▶ Assignment: No output is needed beyond the number of lines in the listing that contain the word "left".

▶ Material for this exercise:
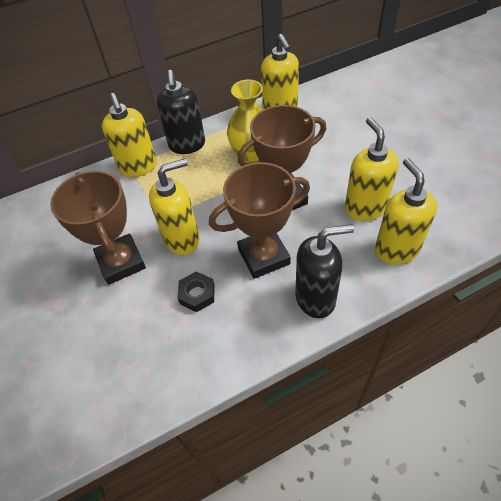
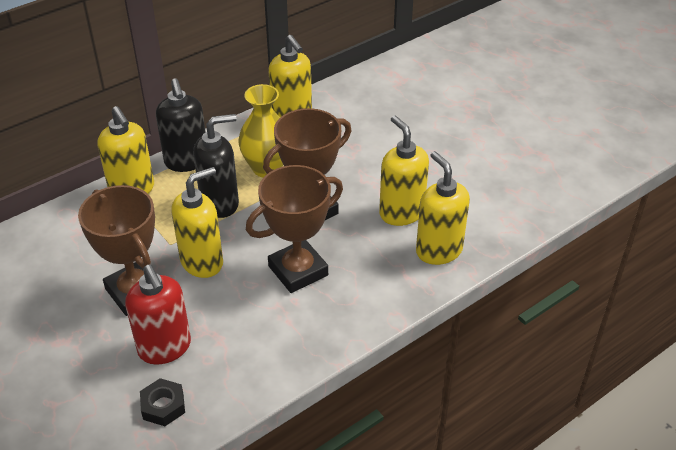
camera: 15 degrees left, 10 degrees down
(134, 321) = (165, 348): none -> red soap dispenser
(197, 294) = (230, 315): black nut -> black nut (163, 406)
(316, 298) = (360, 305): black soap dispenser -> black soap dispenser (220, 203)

--

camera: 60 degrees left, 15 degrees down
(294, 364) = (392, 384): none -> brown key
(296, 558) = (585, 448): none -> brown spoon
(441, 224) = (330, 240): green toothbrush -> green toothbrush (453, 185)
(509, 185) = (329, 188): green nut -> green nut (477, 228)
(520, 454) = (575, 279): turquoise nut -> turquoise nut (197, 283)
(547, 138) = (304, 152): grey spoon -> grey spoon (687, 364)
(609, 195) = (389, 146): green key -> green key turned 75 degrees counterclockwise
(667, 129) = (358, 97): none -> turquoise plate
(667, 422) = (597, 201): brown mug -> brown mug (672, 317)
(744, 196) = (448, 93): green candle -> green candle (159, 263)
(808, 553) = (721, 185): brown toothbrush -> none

...

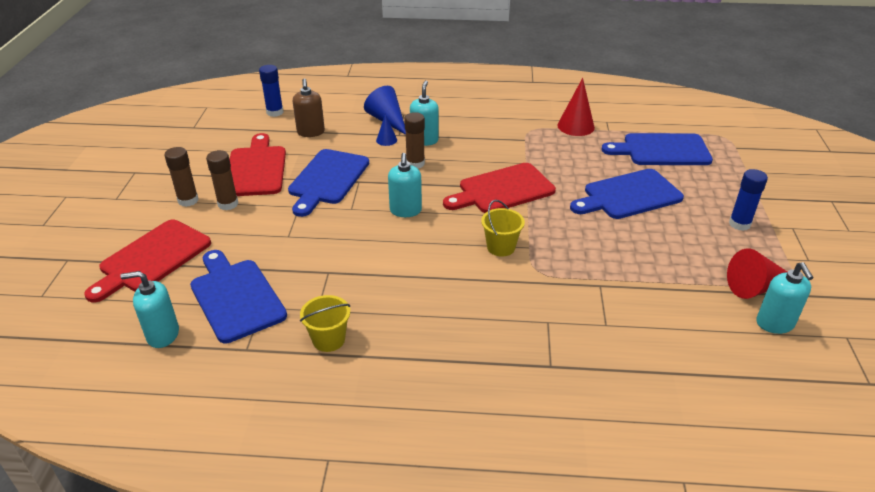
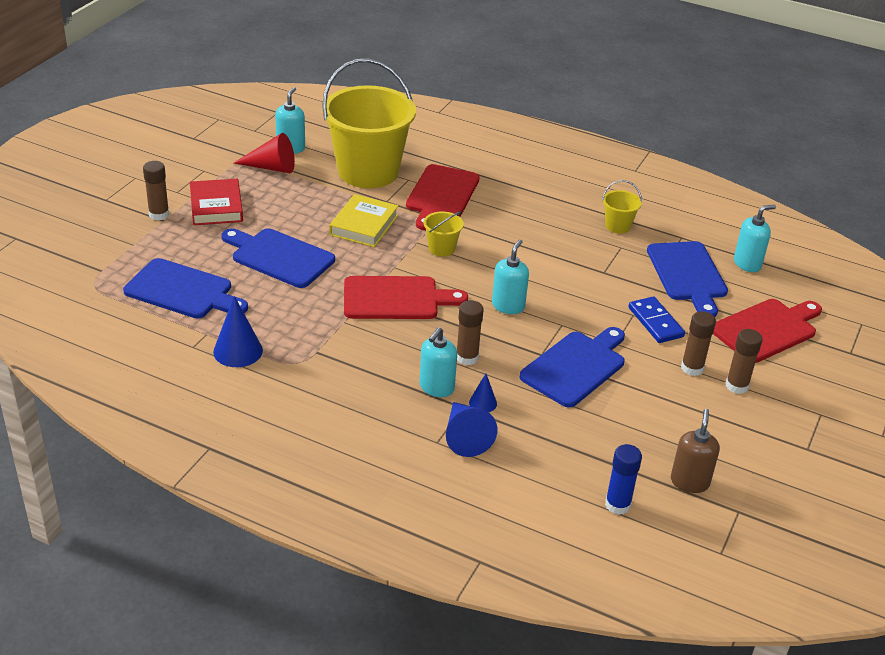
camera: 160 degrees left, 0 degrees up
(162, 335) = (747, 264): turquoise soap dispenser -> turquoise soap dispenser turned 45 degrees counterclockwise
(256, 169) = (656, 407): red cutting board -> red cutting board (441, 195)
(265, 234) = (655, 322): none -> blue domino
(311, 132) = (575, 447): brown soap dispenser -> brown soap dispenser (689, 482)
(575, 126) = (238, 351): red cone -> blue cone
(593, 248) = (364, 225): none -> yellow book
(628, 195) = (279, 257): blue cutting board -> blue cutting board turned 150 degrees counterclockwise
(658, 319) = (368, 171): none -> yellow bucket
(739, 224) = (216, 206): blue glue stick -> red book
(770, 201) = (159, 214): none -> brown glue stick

▶ Finished exercise: 3